Data shown
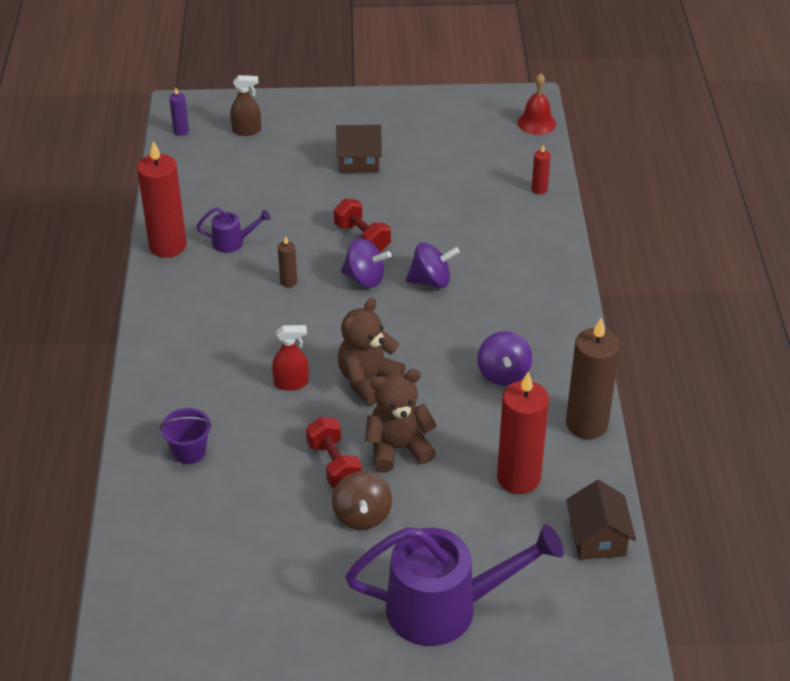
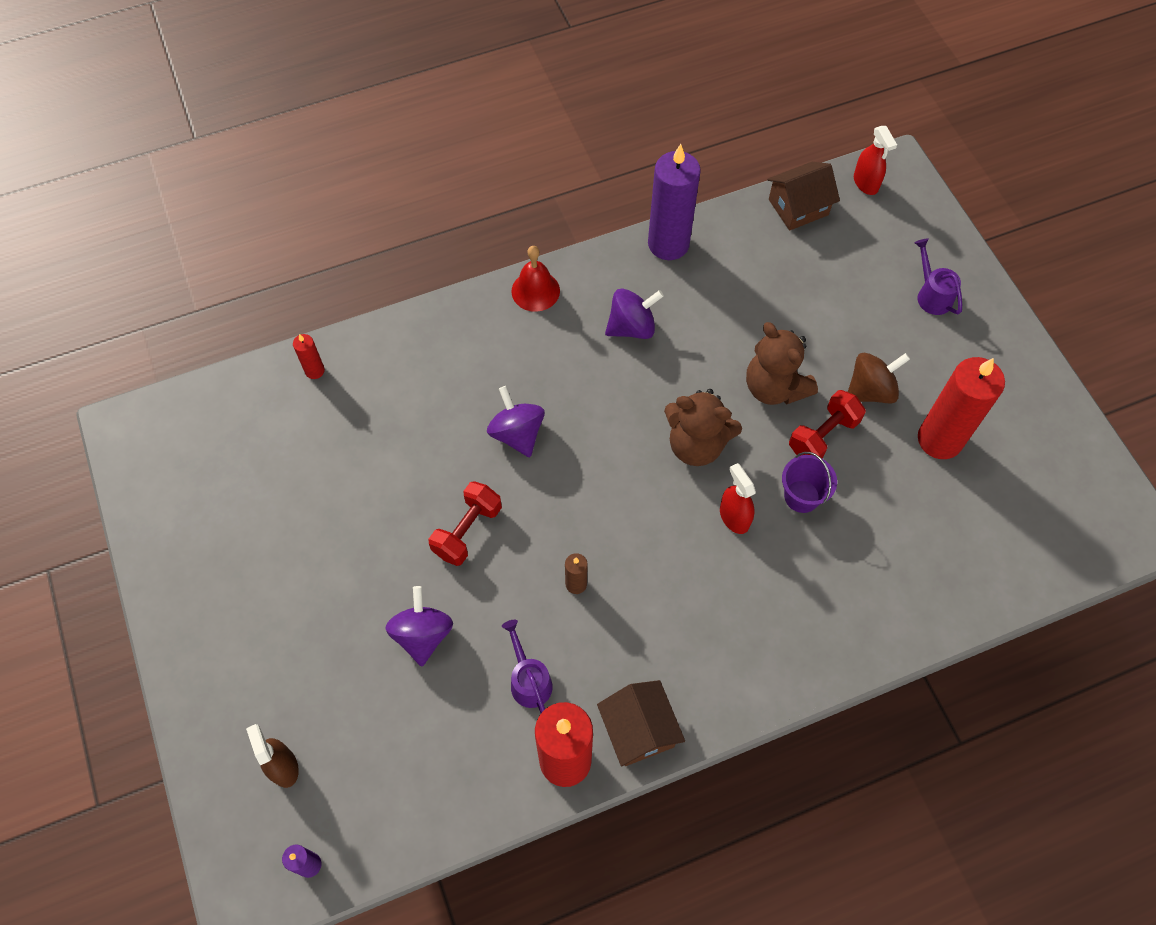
camera: 110 degrees left, 20 degrees up
purple bucket [160,408,212,464] -> purple bucket moved to [782,452,837,513]
brown house [336,125,382,173] -> brown house moved to [597,680,685,766]
purple spinning top [341,238,391,288] -> purple spinning top moved to [385,586,453,666]
purple watering can [345,524,564,646] -> purple watering can [914,238,962,315], size x0.44
red candle [497,372,549,494] -> red candle moved to [918,357,1005,459]
red bell [517,73,556,135] -> red bell moved to [511,246,560,312]
brown candle [566,318,620,439] -> purple candle [648,144,701,260]
none -> red spray bottle [854,126,897,195]

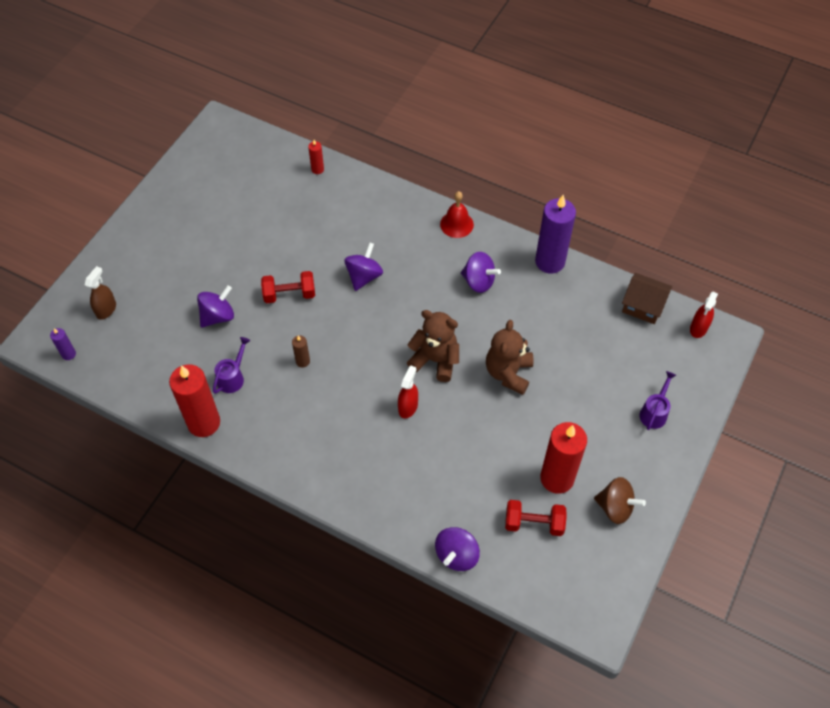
camera: 50 degrees right, 5 degrees down
brown house [597,680,685,766] -> none
brown teddy bear [664,389,742,466] -> brown teddy bear turned 135 degrees clockwise [407,310,459,382]
purple bucket [782,452,837,513] -> none
red dumbbell [789,390,866,458] -> red dumbbell moved to [505,500,567,536]
brown spinning top [848,353,910,404] -> brown spinning top moved to [594,477,646,524]
none -> purple spinning top [435,527,480,571]

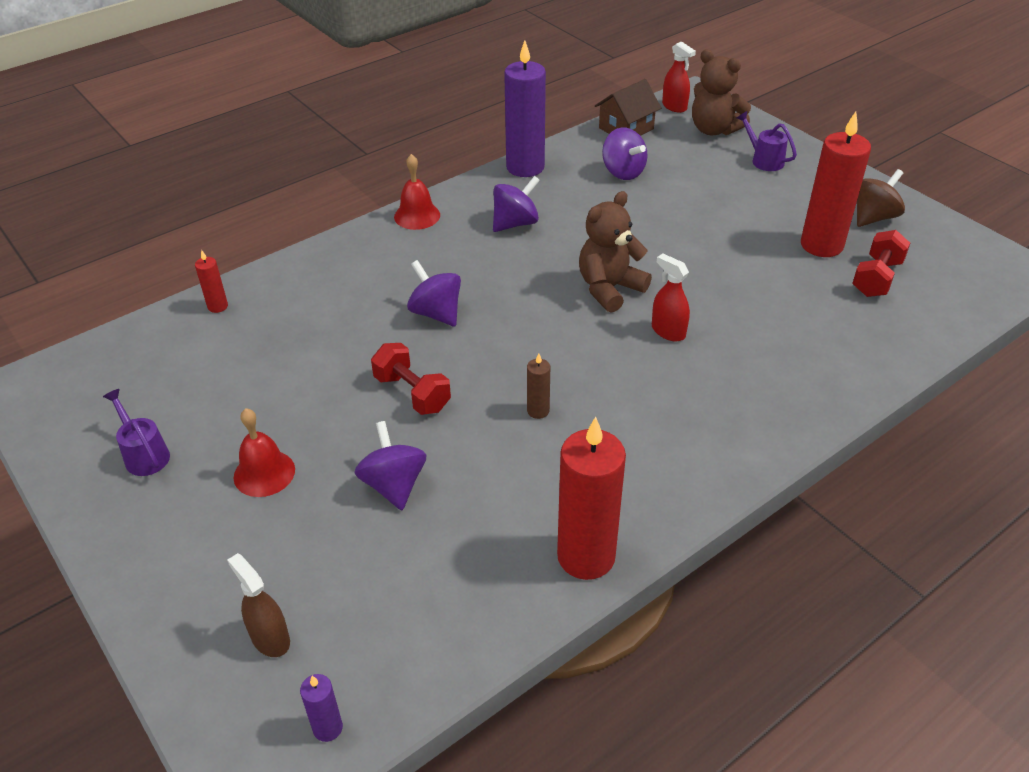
camera: 65 degrees left, 15 degrees down
purple watering can [213,337,250,394] -> purple watering can moved to [103,389,170,476]
red dumbbell [261,271,315,303] -> red dumbbell turned 60 degrees counterclockwise [371,343,451,415]
purple spinning top [435,527,480,571] -> purple spinning top moved to [602,127,648,180]
brown teddy bear [486,320,533,395] -> brown teddy bear moved to [692,50,751,136]
none -> red bell [234,408,295,497]

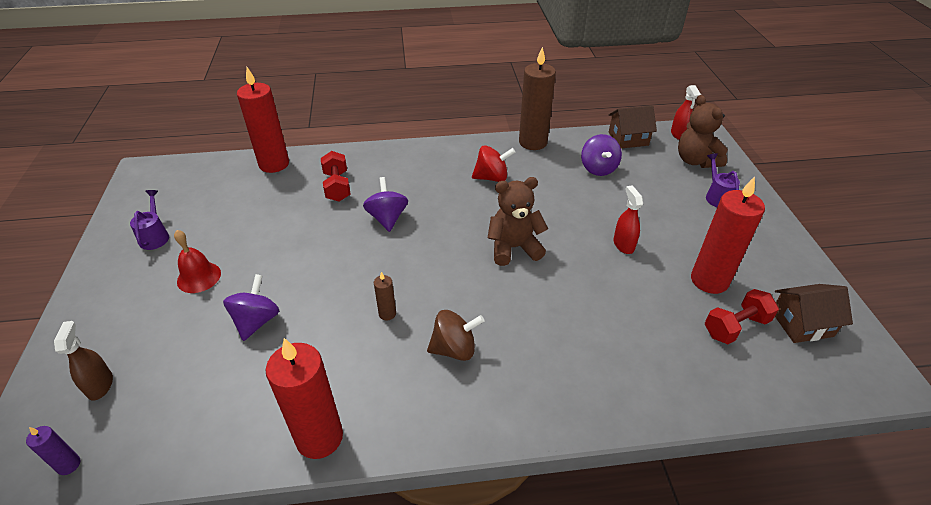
camera: 30 degrees right, 0 degrees up
red candle [195,250,228,313] -> red candle [237,67,289,173], size x2.23
red dumbbell [371,343,451,415] -> red dumbbell moved to [321,151,351,202]
red bell [394,154,440,230] -> none
purple spinning top [493,176,540,232] -> red spinning top [472,146,516,182]
purple candle [504,40,546,177] -> brown candle [519,47,556,150]
red spray bottle [652,254,690,341] -> red spray bottle moved to [614,185,643,254]
brown spinning top [857,169,905,227] -> brown spinning top moved to [427,310,485,361]
none -> brown house [775,284,853,343]

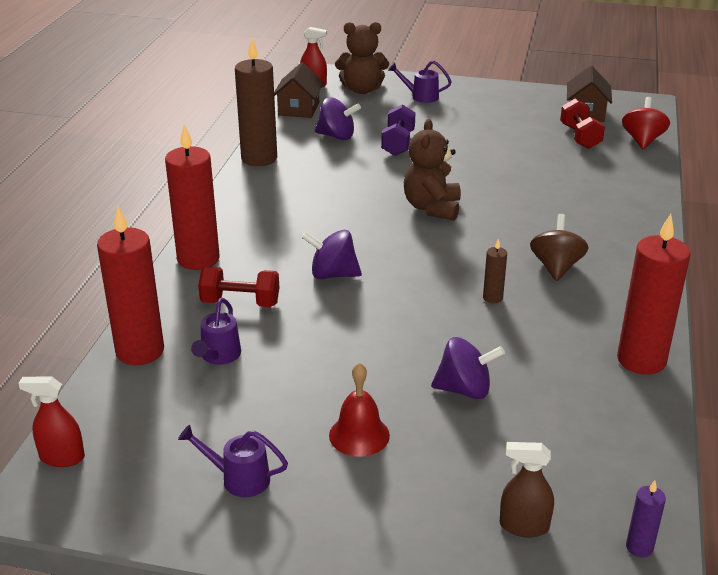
camera: 70 degrees left, 10 degrees down
purple spinning top [223,274,279,341] -> purple spinning top turned 150 degrees clockwise [431,337,505,399]
red spinning top [472,146,516,182] -> red spinning top moved to [622,97,670,149]
red spray bottle [614,185,643,254] -> red spray bottle moved to [18,377,85,467]
red candle [691,176,765,294] -> red candle moved to [165,124,220,270]
none -> purple watering can [191,298,241,365]
none -> purple dumbbell [381,104,415,156]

Your assignment
In the records above, find the line containing "red spray bottle [652,254,690,341]" and restate it and every line after it word for word, all pictures excluded.

Final answer
red spray bottle [652,254,690,341] -> red spray bottle moved to [614,185,643,254]
brown spinning top [857,169,905,227] -> brown spinning top moved to [427,310,485,361]
none -> brown house [775,284,853,343]

camera: 70 degrees left, 10 degrees down
purple spinning top [223,274,279,341] -> purple spinning top turned 150 degrees clockwise [431,337,505,399]
red spinning top [472,146,516,182] -> red spinning top moved to [622,97,670,149]
red spray bottle [614,185,643,254] -> red spray bottle moved to [18,377,85,467]
red candle [691,176,765,294] -> red candle moved to [165,124,220,270]
none -> purple watering can [191,298,241,365]
none -> purple dumbbell [381,104,415,156]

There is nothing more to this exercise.